Goal ::
Tally the lines of the rows below that contain the string "kern". Reply with the number alone.

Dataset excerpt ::
──────────
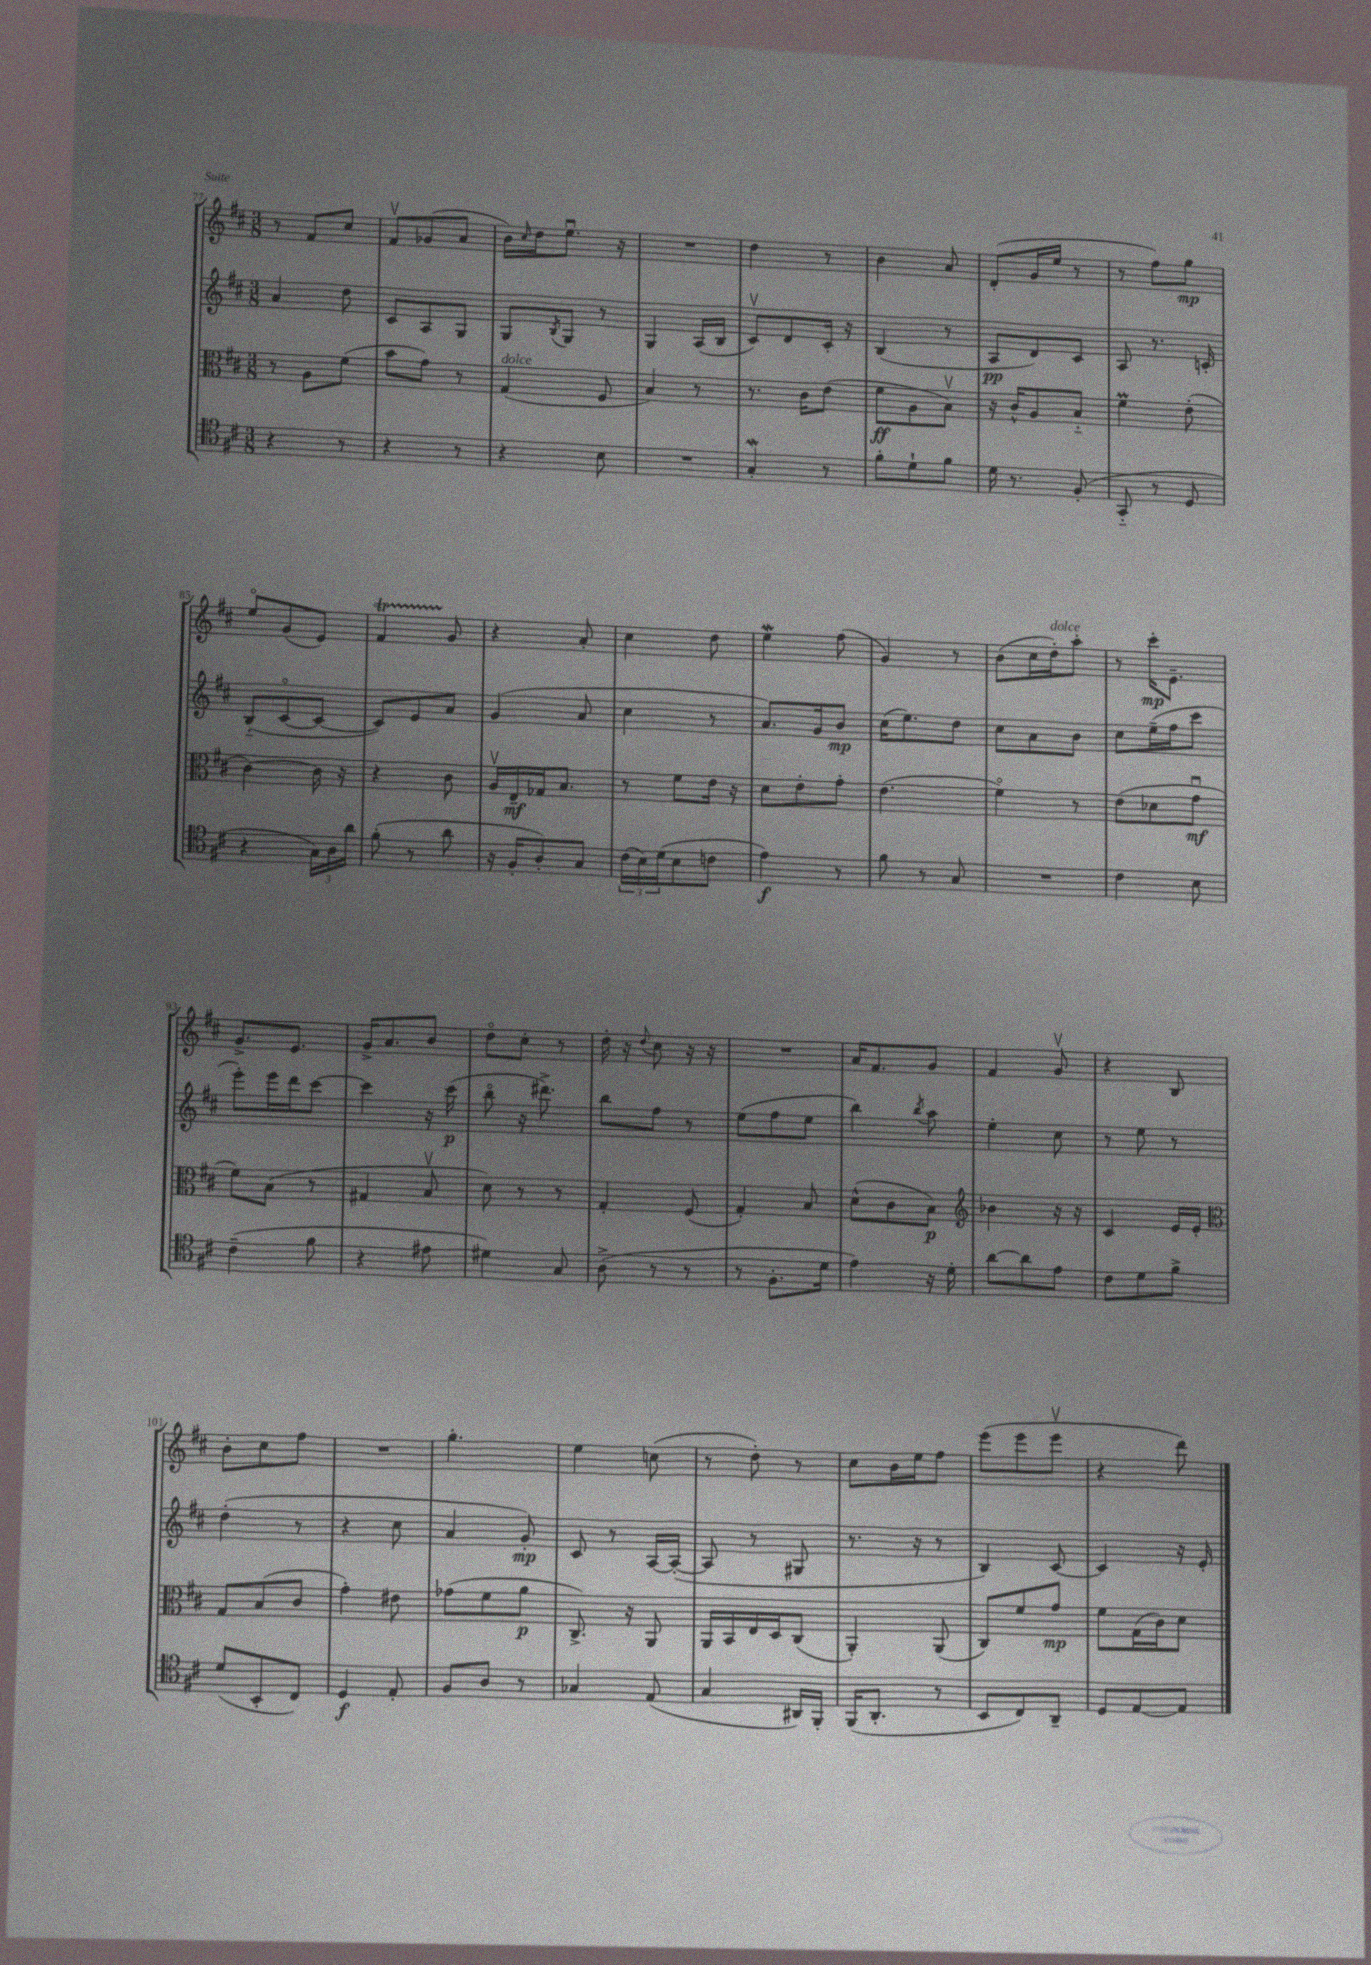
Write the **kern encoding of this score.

**kern	**dynam	**kern	**dynam	**kern	**dynam	**kern	**dynam
*part4	*part4	*part3	*part3	*part2	*part2	*part1	*part1
*staff4	*staff4	*staff3	*staff3	*staff2	*staff2	*staff1	*staff1
*clefC4	*	*clefC3	*	*clefG2	*	*clefG2	*
*k[f#c#]	*	*k[f#c#]	*	*k[f#c#]	*	*k[f#c#]	*
*M3/8	*	*M3/8	*	*M3/8	*	*M3/8	*
=77	=77	=77	=77	=77	=77	=77	=77
4r	.	8r	.	4a/	.	8r	.
.	.	8A\L	.	.	.	8f#/L	.
8r	.	(8f#\J	.	8dd\	.	8cc#/J	.
=78	=78	=78	=78	=78	=78	=78	=78
4r	.	8b\L	.	8c#/L	.	8f#v/L	.
.	.	8g\J)	.	8A/	.	(8g-X/	.
8r	.	8r	.	8G/J	.	8a/J	.
=79	=79	=79	=79	=79	=79	=79	=79
!	!	!LO:TX:a:i:t=dolce	!	!	!	!	!
4r	.	(4G/	.	8G/L	.	16b\LL)	.
.	.	.	.	.	.	16qqcc#/	.
.	.	.	.	.	.	16dd\J	.
.	.	.	.	8qB/	.	.	.
.	.	.	.	8G/J	.	8.eeu\J	.
8B\	.	8F#/	.	8r	.	.	.
.	.	.	.	.	.	16r	.
=80	=80	=80	=80	=80	=80	=80	=80
4.r	.	4B/)	.	4G/	.	4.r	.
.	.	8r	.	(16A/LL	.	.	.
.	.	.	.	16B/JJ	.	.	.
=81	=81	=81	=81	=81	=81	=81	=81
4Gw'/	.	8.r	.	8c#v/L)	.	4dd\	.
.	.	.	.	8d/	.	.	.
.	.	16c#\KL	.	.	.	.	.
8r	.	(8e\J	.	16c#'/Jk	.	8r	.
.	.	.	.	16r	.	.	.
=82	=82	=82	=82	=82	=82	=82	=82
8f#'\L	.	8f#\L	ff	(4B/	.	4b\	.
8d`\	.	8A\	.	.	.	.	.
8f#\J	.	8Bv\J)	.	8r	.	8a/	.
=83	=83	=83	=83	=83	=83	=83	=83
16d\	.	16r	.	8A/L	pp	(8d'/L	.
8.r	.	16c#^^/KL	.	.	.	.	.
.	.	8A/	.	8d/)	.	16g/L	.
.	.	.	.	.	.	16ee/JJ	.
(8F#'/	.	8B/J	.	8c#/J	.	8r	.
=84	=84	=84	=84	=84	=84	=84	=84
8GG/	.	4f#m\	.	8A/	.	8r	.
8r	.	.	.	8.r	.	8ff#\L)	.
8D/	.	(8e'\	.	.	.	8gg\J	mp
.	.	.	.	16cn'/	.	.	.
!!LO:LB:g=z
=85	=85	=85	=85	=85	=85	=85	=85
4r	.	[4c#\)	.	(8B/L	.	8ee/L	.
.	.	.	.	[8c#/	.	(8g/	.
24G\LL)	.	16c#\]	.	8c#/J_	.	8e/J)	.
24A\	.	.	.	.	.	.	.
.	.	16r	.	.	.	.	.
24a\JJ	.	.	.	.	.	.	.
=86	=86	=86	=86	=86	=86	=86	=86
(8f#'\	.	4r	.	8c#/L])	.	4f#t/	.
8r	.	.	.	8e/	.	.	.
8a\	.	8c#\	.	8a/J	.	8g/	.
=87	=87	=87	=87	=87	=87	=87	=87
16r	.	16Av/LL	.	(4g/	.	4r	.
16F#'/KL	.	16E~/	mf	.	.	.	.
8A'/)	.	16G-X/J	.	.	.	.	.
.	.	8.B/J	.	.	.	.	.
8G/J	.	.	.	8a/	.	8a'/	.
=88	=88	=88	=88	=88	=88	=88	=88
(24c#\LL	.	8r	.	4cc#\	.	4cc#\	.
24B\)	.	.	.	.	.	.	.
(24d\J	.	.	.	.	.	.	.
8B\	.	8f#\L	.	.	.	.	.
8cn\J	.	16e\Jk	.	8r	.	8dd\	.
.	.	16r	.	.	.	.	.
=89	=89	=89	=89	=89	=89	=89	=89
4e\)	f	8d\L	.	8.a/L)	.	4eeW\	.
.	.	8e'\	.	.	.	.	.
.	.	.	.	16g/k	.	.	.
8r	.	8g'\J	.	8b/J	mp	(8ff#\	.
=90	=90	=90	=90	=90	=90	=90	=90
8f#\	.	(4.e\	.	(16cc#\KL	.	4g/)	.
.	.	.	.	8.ee\)	.	.	.
8r	.	.	.	.	.	.	.
8G/	.	.	.	8dd\J	.	8r	.
=91	=91	=91	=91	=91	=91	=91	=91
4.r	.	4f#\)	.	8cc#\L	.	(8b\L	.
.	.	.	.	8a\	.	16cc#\L	.
!	!	!	!	!	!	!LO:TX:a:i:t=dolce	!
.	.	.	.	.	.	16dd'\J)	.
.	.	8r	.	8b\J	.	8aa'\J	.
=92	=92	=92	=92	=92	=92	=92	=92
4c#\	.	(8e\L	.	8cc#\L	.	8r	.
.	.	8d-X\	.	(16ee~\L	.	16ccc#'\KL	mp
.	.	.	.	16ff#\J	.	8.e~\J	.
8B\	.	8gu\J	mf	8ccc#\J	.	.	.
!!LO:LB:g=z
=93	=93	=93	=93	=93	=93	=93	=93
(4c#~\	.	8f#\L)	.	8eee'\L)	.	8.g^/L	.
.	.	(8B\J	.	16eee\L	.	.	.
.	.	.	.	16ddd\J	.	8.e/J	.
8f#\	.	8r	.	[8ccc#\J	.	.	.
=94	=94	=94	=94	=94	=94	=94	=94
4r	.	4G#X/	.	4ccc#\]	.	16g^/KL	.
.	.	.	.	.	.	8.a/	.
8e#X\	.	8Bv/	.	16r	.	8b/J	.
.	.	.	.	(16ccc#\	p	.	.
=95	=95	=95	=95	=95	=95	=95	=95
4d#X\)	.	8d\)	.	8bb\	.	8dd\L	.
.	.	8r	.	16r	.	8cc#'\J	.
.	.	.	.	8.ddd#X^\)	.	.	.
8G/	.	8r	.	.	.	8r	.
=96	=96	=96	=96	=96	=96	=96	=96
(8A^\	.	4G'/	.	8bb\L	.	16dd'\	.
.	.	.	.	.	.	16r	.
.	.	.	.	.	.	8qqdd/	.
8r	.	.	.	8ff#\J	.	8cc#\	.
8r	.	(8F#/	.	8r	.	16r	.
.	.	.	.	.	.	16r	.
=97	=97	=97	=97	=97	=97	=97	=97
8r	.	4G'/)	.	(8ee\L	.	4.r	.
8.F#'\L	.	.	.	8ff#\	.	.	.
.	.	8B/	.	8ee\J	.	.	.
16d\Jk	.	.	.	.	.	.	.
=98	=98	=98	=98	=98	=98	=98	=98
4e\)	.	(8d^^\L	.	4bb\)	.	16a/KL	.
.	.	.	.	.	.	8.f#/	.
.	.	8c#\	.	.	.	.	.
.	.	.	.	8qbb/	.	.	.
16r	.	8B\J)	p	8aa\	.	8g/J	.
16d'\	.	.	.	.	.	.	.
=99	=99	=99	=99	=99	=99	=99	=99
*	*	*clefG2	*	*	*	*	*
[8a\L	.	4b-X\	.	4ee'\	.	4f#/	.
8a\]	.	.	.	.	.	.	.
8e\J	.	16r	.	8cc#\	.	8gv/	.
.	.	16r	.	.	.	.	.
=100	=100	=100	=100	=100	=100	=100	=100
8c#\L	.	4c#/	.	8r	.	4r	.
8d\	.	.	.	8ee\	.	.	.
8f#^\J	.	16e/LL	.	8r	.	8B/	.
.	.	16e'/JJ	.	.	.	.	.
!!LO:LB:g=z
=101	=101	=101	=101	=101	=101	=101	=101
*	*	*clefC3	*	*	*	*	*
(8d/L	.	8G/L	.	(4dd'\	.	8b'\L	.
8BB'/	.	(8B/	.	.	.	8cc#\	.
8C#/J)	.	8c#/J	.	8r	.	8ff#\J	.
=102	=102	=102	=102	=102	=102	=102	=102
4D/	f	4g'\)	.	4r	.	4.r	.
8E'/	.	8e#X\	.	8cc#\	.	.	.
=103	=103	=103	=103	=103	=103	=103	=103
8F#/L	.	(8g-X\L	.	4a/	.	4.gg'\	.
8A/J	.	8f#\	.	.	.	.	.
8r	.	8a\J	p	8g'/)	mp	.	.
=104	=104	=104	=104	=104	=104	=104	=104
4G-X/	.	8.C#^/)	.	8c#/	.	4ee\	.
.	.	.	.	8r	.	.	.
.	.	16r	.	.	.	.	.
(8E/	.	8AA/	.	[16A/LL	.	(8ccn\	.
.	.	.	.	(16A'/JJ_	.	.	.
=105	=105	=105	=105	=105	=105	=105	=105
4G/	.	16AA/LL	.	8A/]	.	8r	.
.	.	16BB/	.	.	.	.	.
.	.	16E/	.	8r	.	8dd'\)	.
.	.	16D/J	.	.	.	.	.
16AA#X/LL)	.	(8C#/J	.	8G#X/	.	8r	.
16FF#'/JJ	.	.	.	.	.	.	.
=106	=106	=106	=106	=106	=106	=106	=106
(16FF#/KL	.	4AA'/)	.	8.r	.	8cc#\L	.
8.AA'/J	.	.	.	.	.	.	.
.	.	.	.	.	.	16b\L	.
.	.	.	.	16r	.	16ee\J	.
8r	.	(8AA/	.	8r	.	8ff#\J	.
=107	=107	=107	=107	=107	=107	=107	=107
8BB/L	.	8C#/L)	.	4B/)	.	(8eee\L	.
8C#/)	.	8f#/	.	.	.	8eee\	.
8AA~/J	.	8g/J	mp	[8c#/	.	8eeev\J	.
=108	=108	=108	=108	=108	=108	=108	=108
8D/L	.	8f#\L	.	4c#/]	.	4r	.
[8E/	.	(16G\L	.	.	.	.	.
.	.	16c#\J)	.	.	.	.	.
8E/J]	.	8d\J	.	16r	.	8ddd\)	.
.	.	.	.	16e'/	.	.	.
==	==	==	==	==	==	==	==
*-	*-	*-	*-	*-	*-	*-	*-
──────────
Task output ::
2